##### Data shown

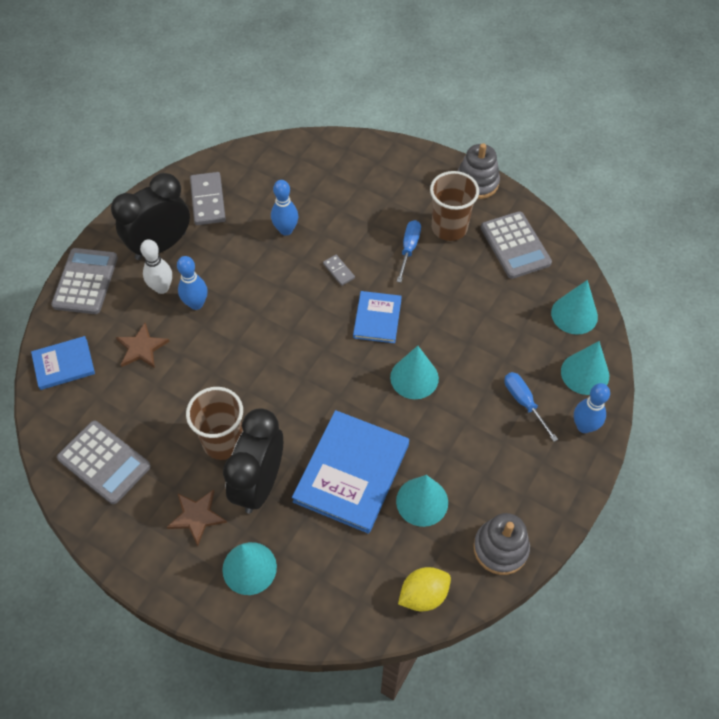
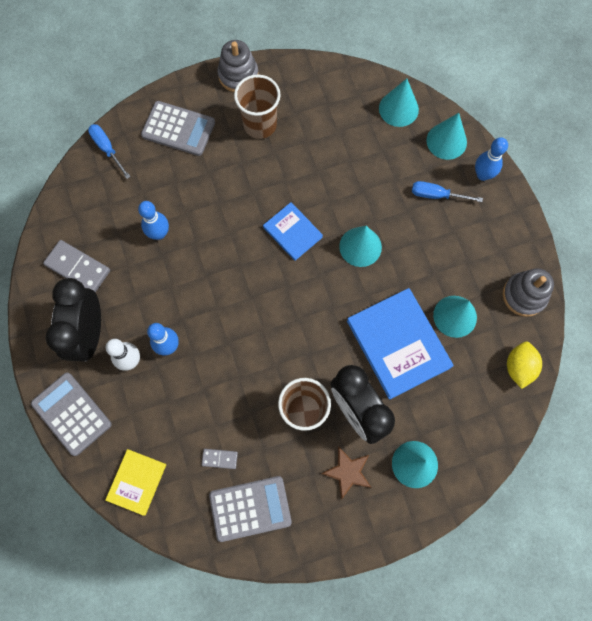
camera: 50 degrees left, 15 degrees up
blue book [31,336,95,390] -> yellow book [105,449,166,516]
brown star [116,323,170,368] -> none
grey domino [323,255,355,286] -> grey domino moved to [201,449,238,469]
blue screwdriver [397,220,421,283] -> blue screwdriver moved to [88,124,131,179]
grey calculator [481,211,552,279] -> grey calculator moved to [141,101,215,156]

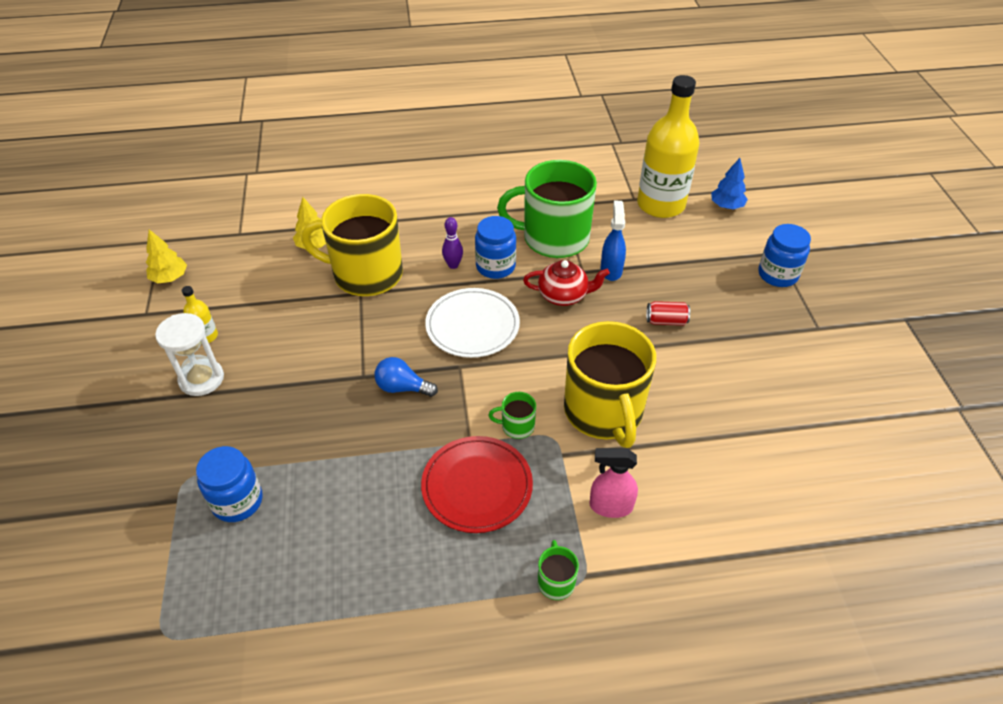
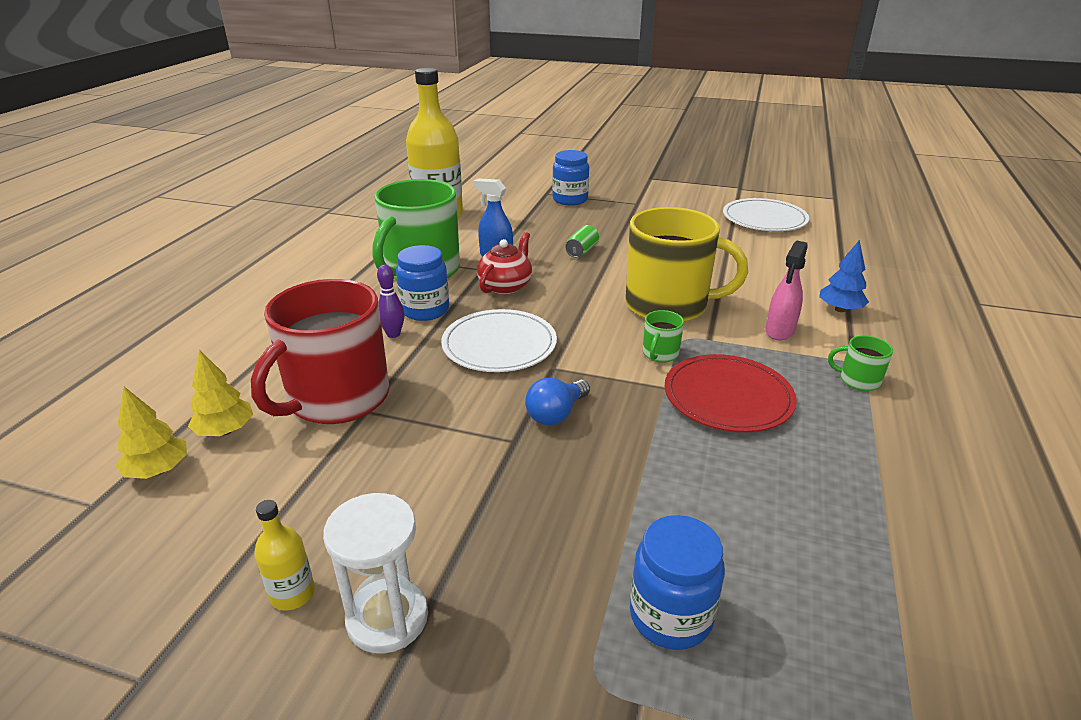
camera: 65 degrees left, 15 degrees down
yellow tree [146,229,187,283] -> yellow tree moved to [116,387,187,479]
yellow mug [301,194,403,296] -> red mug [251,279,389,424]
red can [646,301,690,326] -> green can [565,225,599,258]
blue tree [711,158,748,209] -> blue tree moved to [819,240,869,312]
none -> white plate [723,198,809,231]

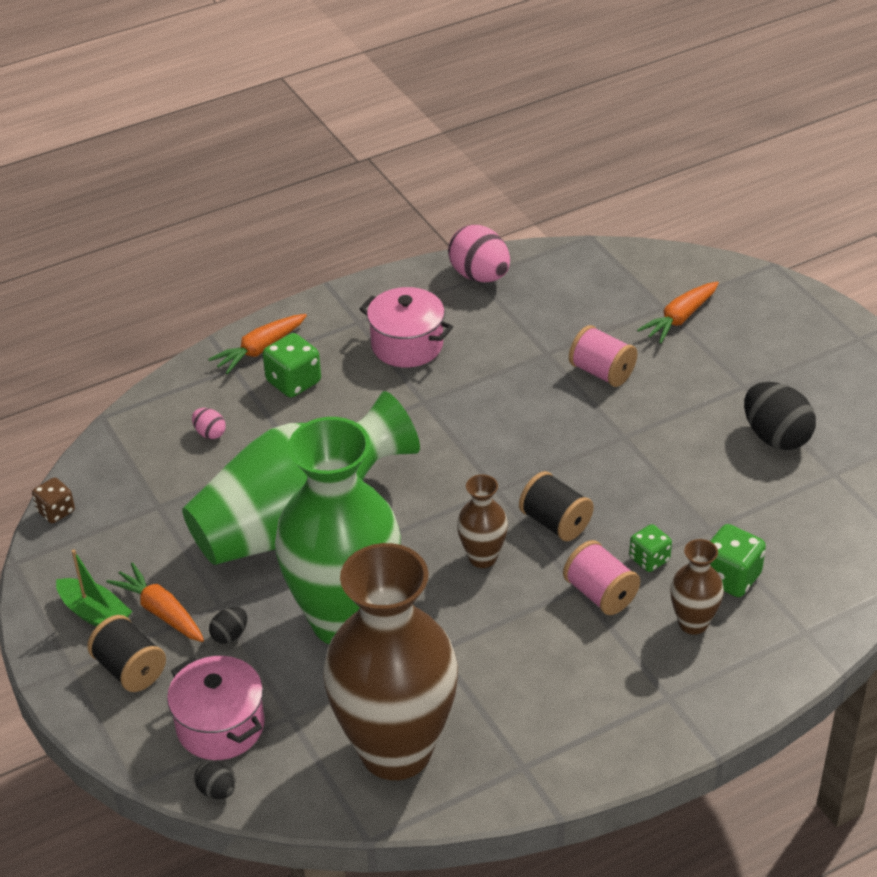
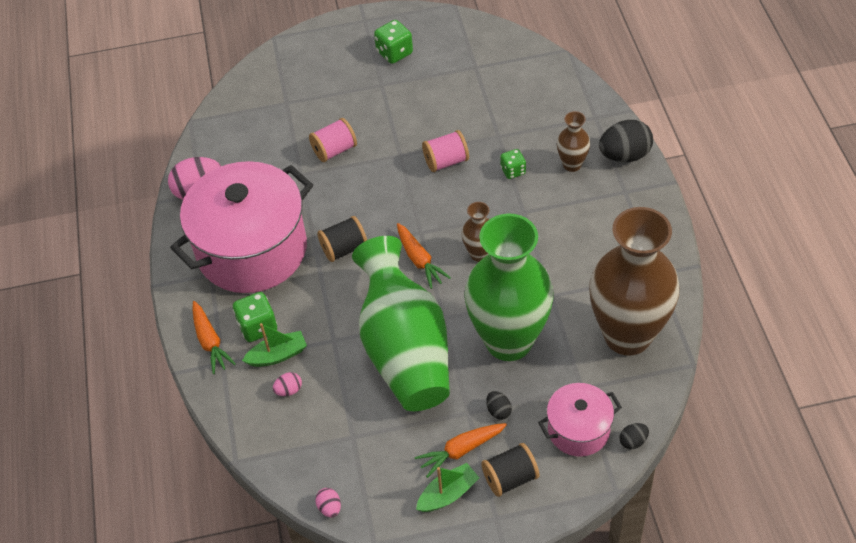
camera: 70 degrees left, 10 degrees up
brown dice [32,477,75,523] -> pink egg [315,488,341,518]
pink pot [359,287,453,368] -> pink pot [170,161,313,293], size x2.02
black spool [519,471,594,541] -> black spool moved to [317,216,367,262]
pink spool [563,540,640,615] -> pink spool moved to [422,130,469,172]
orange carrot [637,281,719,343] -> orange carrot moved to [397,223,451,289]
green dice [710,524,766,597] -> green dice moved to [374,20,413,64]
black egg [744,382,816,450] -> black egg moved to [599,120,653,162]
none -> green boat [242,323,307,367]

##########
##### Data shown

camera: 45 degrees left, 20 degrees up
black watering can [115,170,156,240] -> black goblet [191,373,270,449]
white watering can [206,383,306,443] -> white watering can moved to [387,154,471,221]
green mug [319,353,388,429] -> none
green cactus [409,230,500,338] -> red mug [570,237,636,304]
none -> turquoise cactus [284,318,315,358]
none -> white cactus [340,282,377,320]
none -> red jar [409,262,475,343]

##########

- What is required:
Copy the entries above exactly, but only the stretch from the line containing "grey calculator [481,211,552,279]" through the line containing "pink spool [563,540,640,615]". Keep both end lines; drop the pictures.

- Exercise answer:
grey calculator [481,211,552,279] -> grey calculator moved to [141,101,215,156]

camera: 65 degrees left, 15 degrees down
yellow tree [146,229,187,283] -> yellow tree moved to [116,387,187,479]
yellow mug [301,194,403,296] -> red mug [251,279,389,424]
red can [646,301,690,326] -> green can [565,225,599,258]
blue tree [711,158,748,209] -> blue tree moved to [819,240,869,312]
none -> white plate [723,198,809,231]

camera: 70 degrees left, 10 degrees up
brown dice [32,477,75,523] -> pink egg [315,488,341,518]
pink pot [359,287,453,368] -> pink pot [170,161,313,293], size x2.02
black spool [519,471,594,541] -> black spool moved to [317,216,367,262]
pink spool [563,540,640,615] -> pink spool moved to [422,130,469,172]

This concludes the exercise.